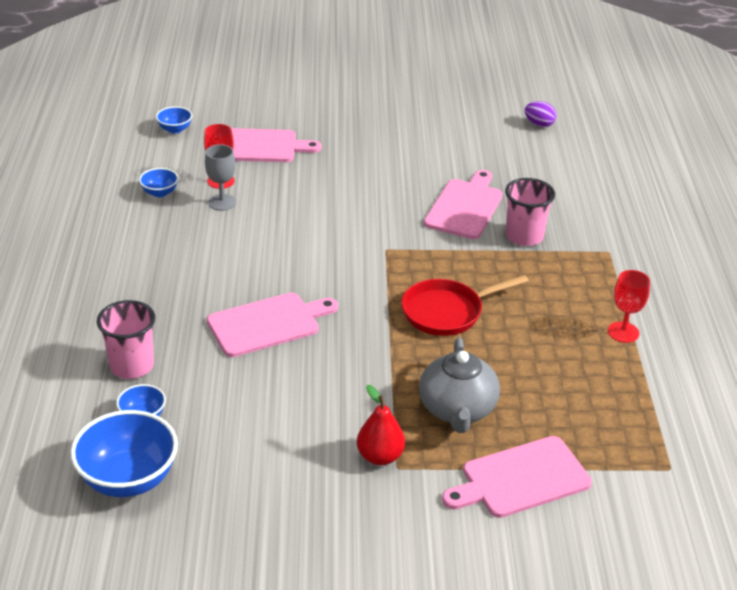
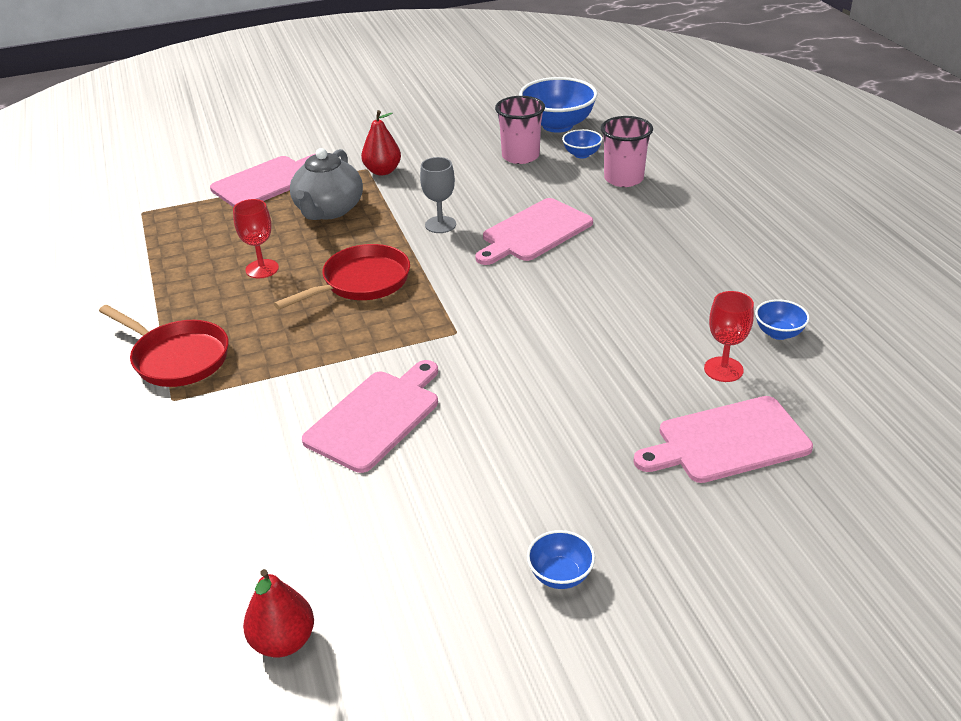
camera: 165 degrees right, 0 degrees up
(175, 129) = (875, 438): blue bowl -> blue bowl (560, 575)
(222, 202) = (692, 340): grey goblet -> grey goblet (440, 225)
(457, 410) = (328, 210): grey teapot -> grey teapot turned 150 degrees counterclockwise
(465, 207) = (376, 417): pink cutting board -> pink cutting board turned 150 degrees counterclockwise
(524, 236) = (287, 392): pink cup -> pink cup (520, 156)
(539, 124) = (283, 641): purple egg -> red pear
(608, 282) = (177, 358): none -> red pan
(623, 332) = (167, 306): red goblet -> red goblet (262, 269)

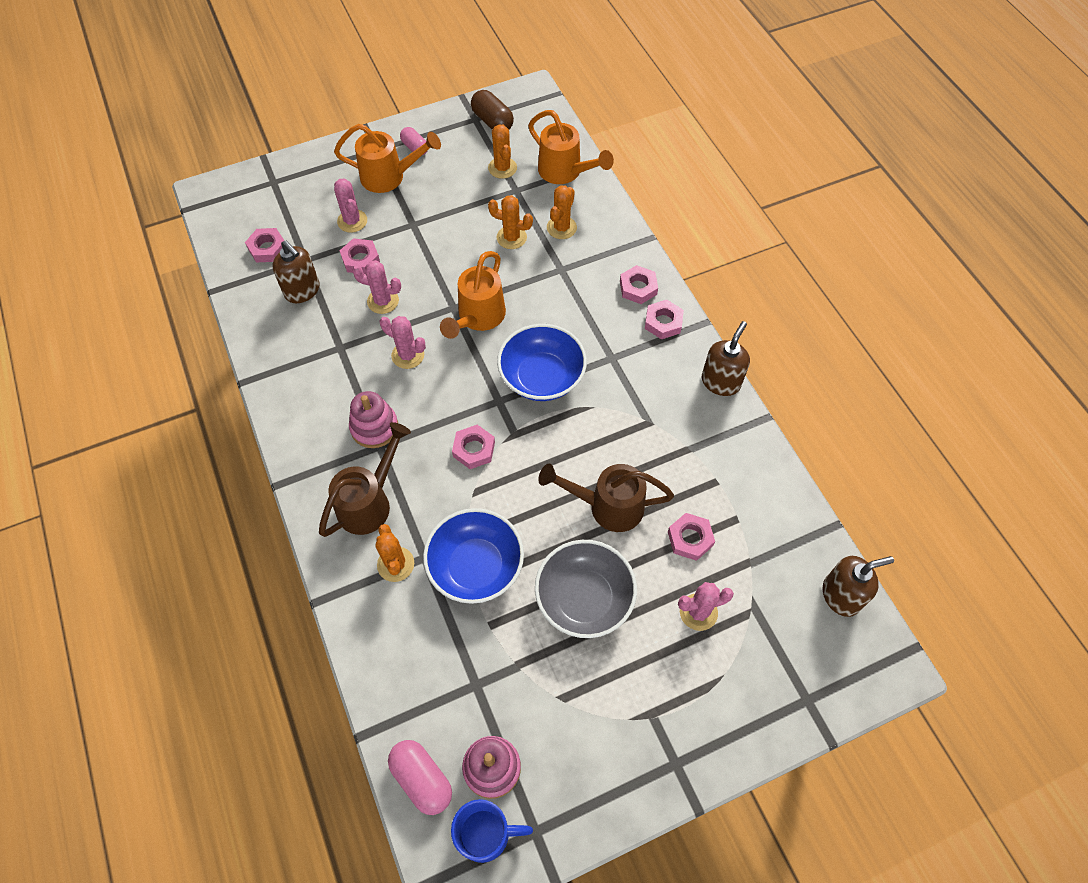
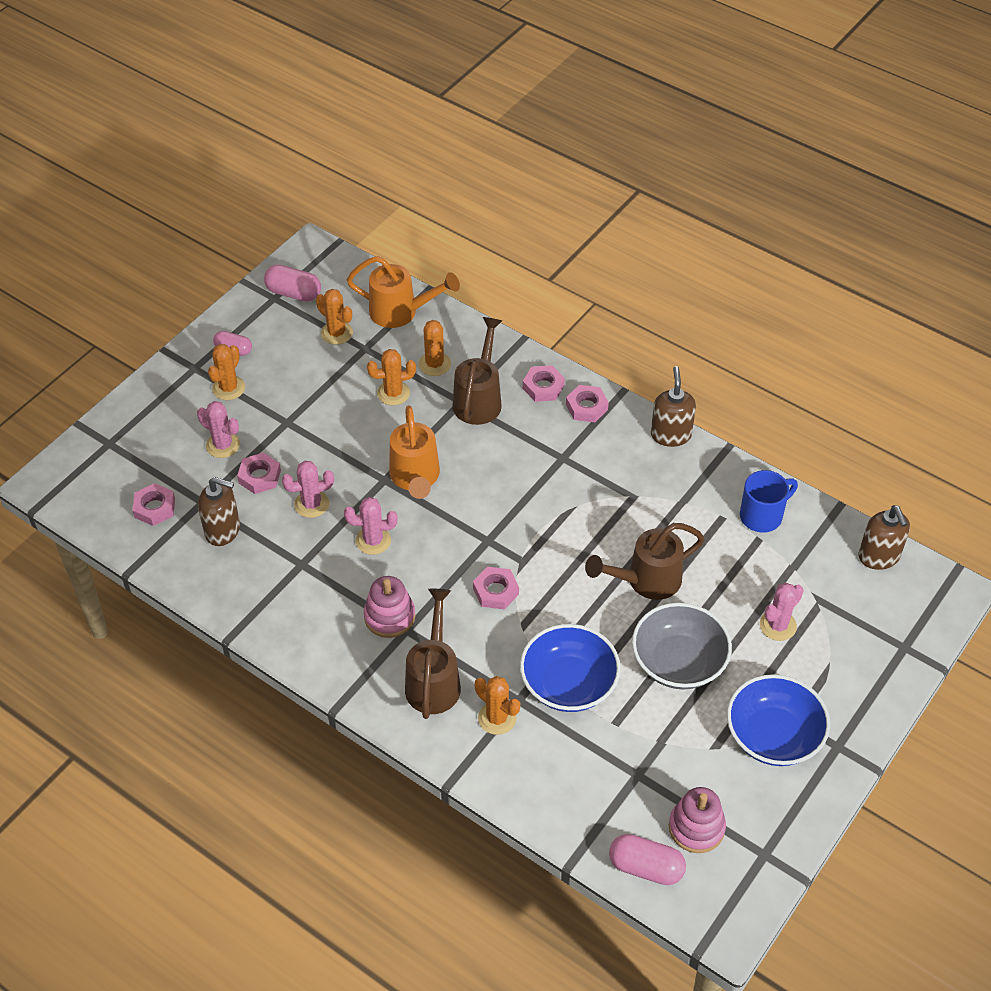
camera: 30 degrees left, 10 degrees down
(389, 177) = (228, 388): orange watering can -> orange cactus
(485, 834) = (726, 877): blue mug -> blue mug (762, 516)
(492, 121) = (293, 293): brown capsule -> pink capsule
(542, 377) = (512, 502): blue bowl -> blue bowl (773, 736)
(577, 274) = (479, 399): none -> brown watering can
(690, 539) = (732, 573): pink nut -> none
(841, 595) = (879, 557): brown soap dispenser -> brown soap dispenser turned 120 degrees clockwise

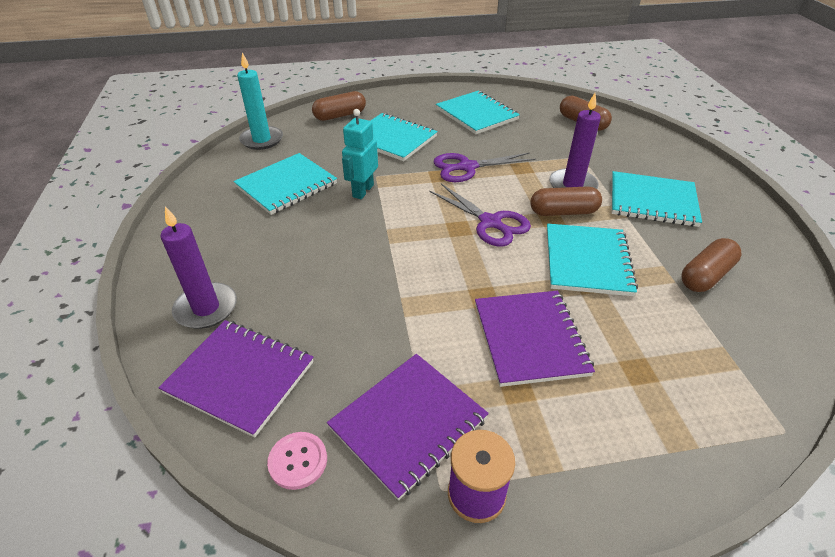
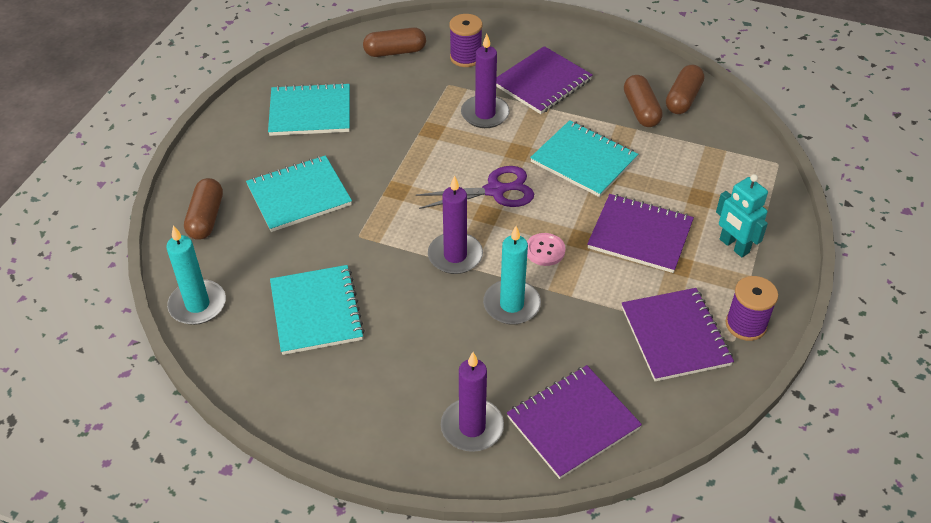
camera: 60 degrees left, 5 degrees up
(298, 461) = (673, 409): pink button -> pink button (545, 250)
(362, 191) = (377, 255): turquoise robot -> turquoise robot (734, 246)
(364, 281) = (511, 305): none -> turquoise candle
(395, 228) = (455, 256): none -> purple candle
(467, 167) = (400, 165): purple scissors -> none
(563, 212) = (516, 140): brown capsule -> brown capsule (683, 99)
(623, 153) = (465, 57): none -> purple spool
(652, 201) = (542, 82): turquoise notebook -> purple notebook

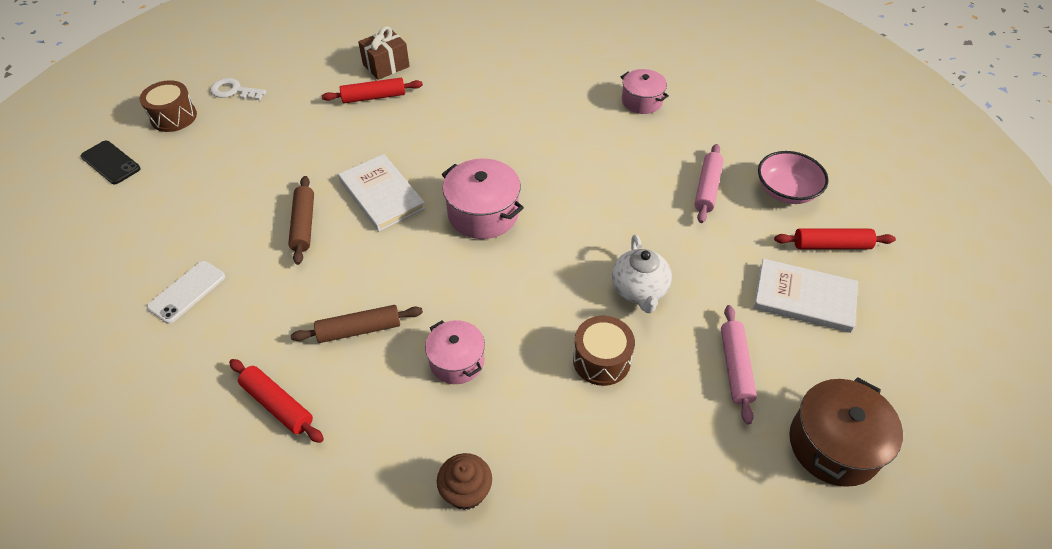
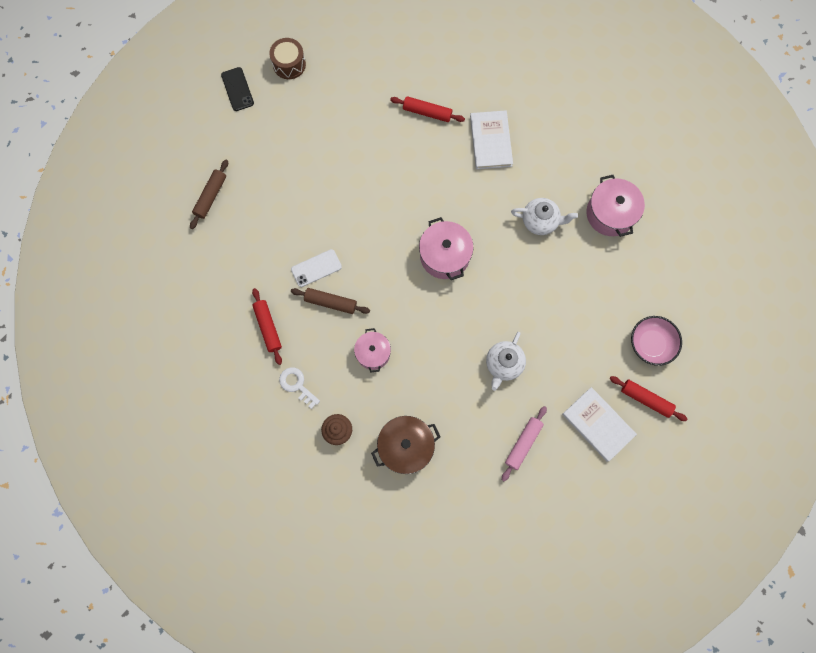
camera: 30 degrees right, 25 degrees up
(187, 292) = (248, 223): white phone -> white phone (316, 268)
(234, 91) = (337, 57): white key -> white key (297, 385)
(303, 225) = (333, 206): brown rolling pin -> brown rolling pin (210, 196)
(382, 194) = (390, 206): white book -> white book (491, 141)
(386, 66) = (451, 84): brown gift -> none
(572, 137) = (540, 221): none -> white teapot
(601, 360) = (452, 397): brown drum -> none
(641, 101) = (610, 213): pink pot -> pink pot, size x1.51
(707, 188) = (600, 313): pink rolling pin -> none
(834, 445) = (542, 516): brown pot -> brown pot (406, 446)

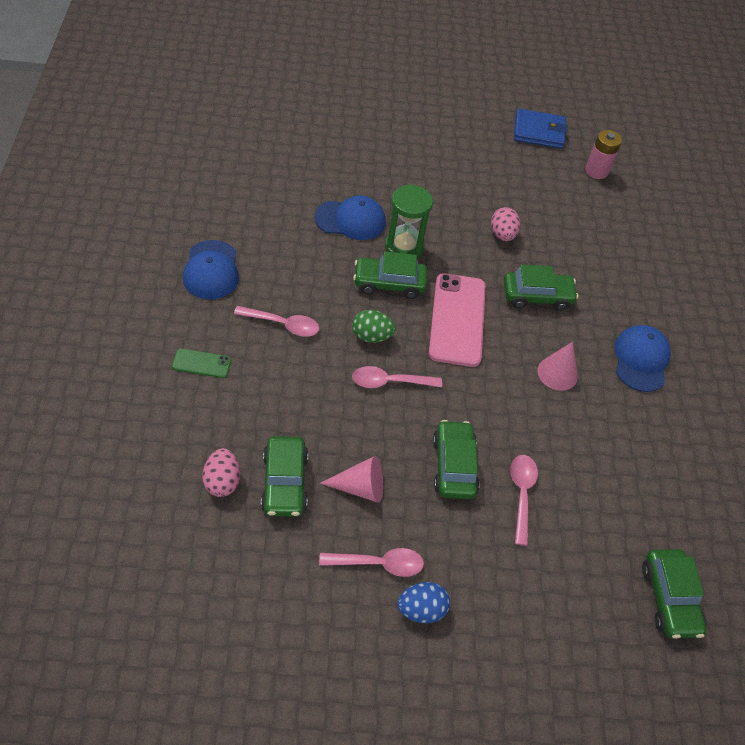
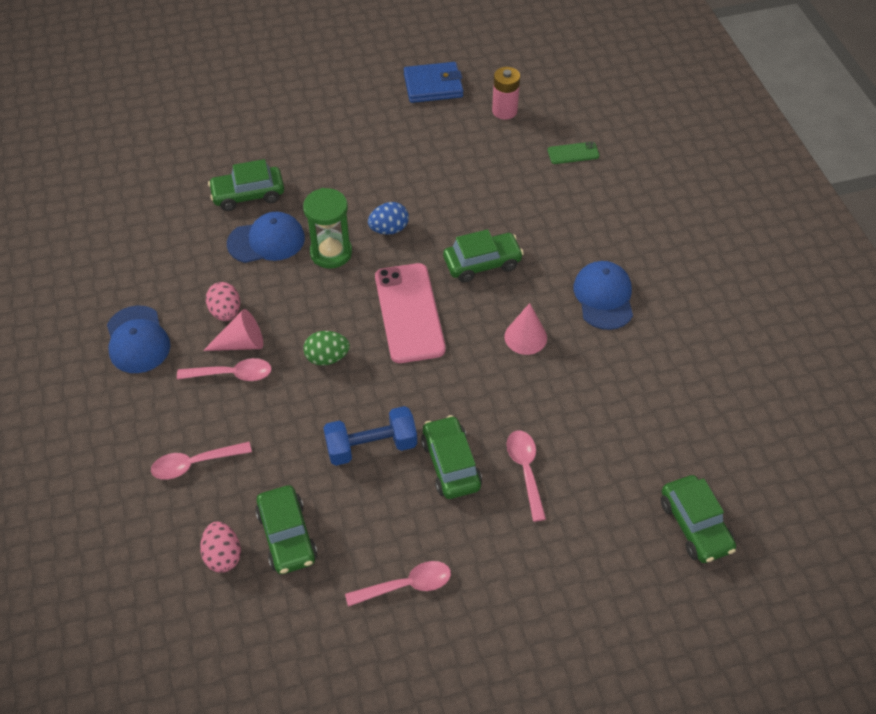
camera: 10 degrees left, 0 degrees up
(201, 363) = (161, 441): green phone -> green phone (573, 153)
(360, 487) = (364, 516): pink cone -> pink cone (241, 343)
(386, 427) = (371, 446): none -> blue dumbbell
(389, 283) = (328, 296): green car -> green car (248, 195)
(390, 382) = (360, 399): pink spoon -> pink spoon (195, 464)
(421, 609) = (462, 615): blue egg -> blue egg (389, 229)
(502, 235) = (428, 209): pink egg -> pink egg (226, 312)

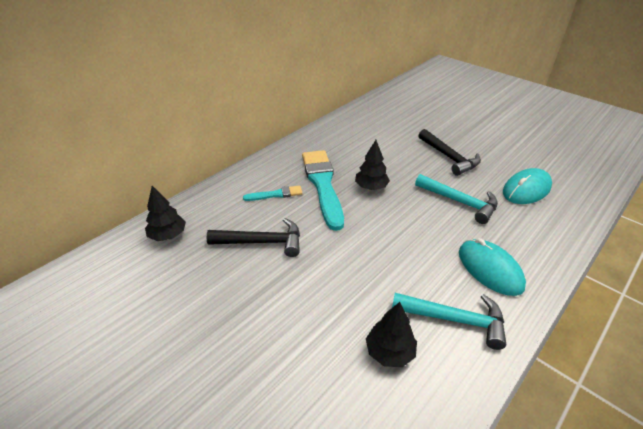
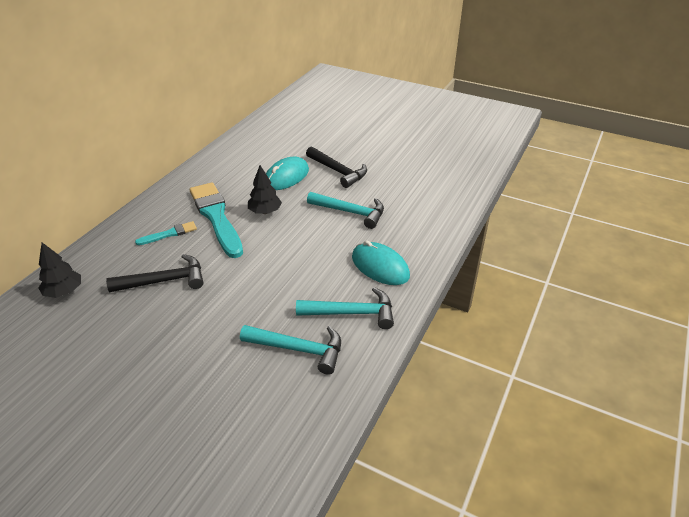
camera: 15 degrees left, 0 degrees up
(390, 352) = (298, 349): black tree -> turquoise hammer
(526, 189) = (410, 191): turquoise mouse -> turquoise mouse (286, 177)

· · · · · · ·

What you need to do: Restate word for word the entries above from the line with "(187, 292) = (248, 223): white" through the line with "(382, 194) = (390, 206): white", inclusive, leaving out everything else.

Written response:
(187, 292) = (248, 223): white phone -> white phone (316, 268)
(234, 91) = (337, 57): white key -> white key (297, 385)
(303, 225) = (333, 206): brown rolling pin -> brown rolling pin (210, 196)
(382, 194) = (390, 206): white book -> white book (491, 141)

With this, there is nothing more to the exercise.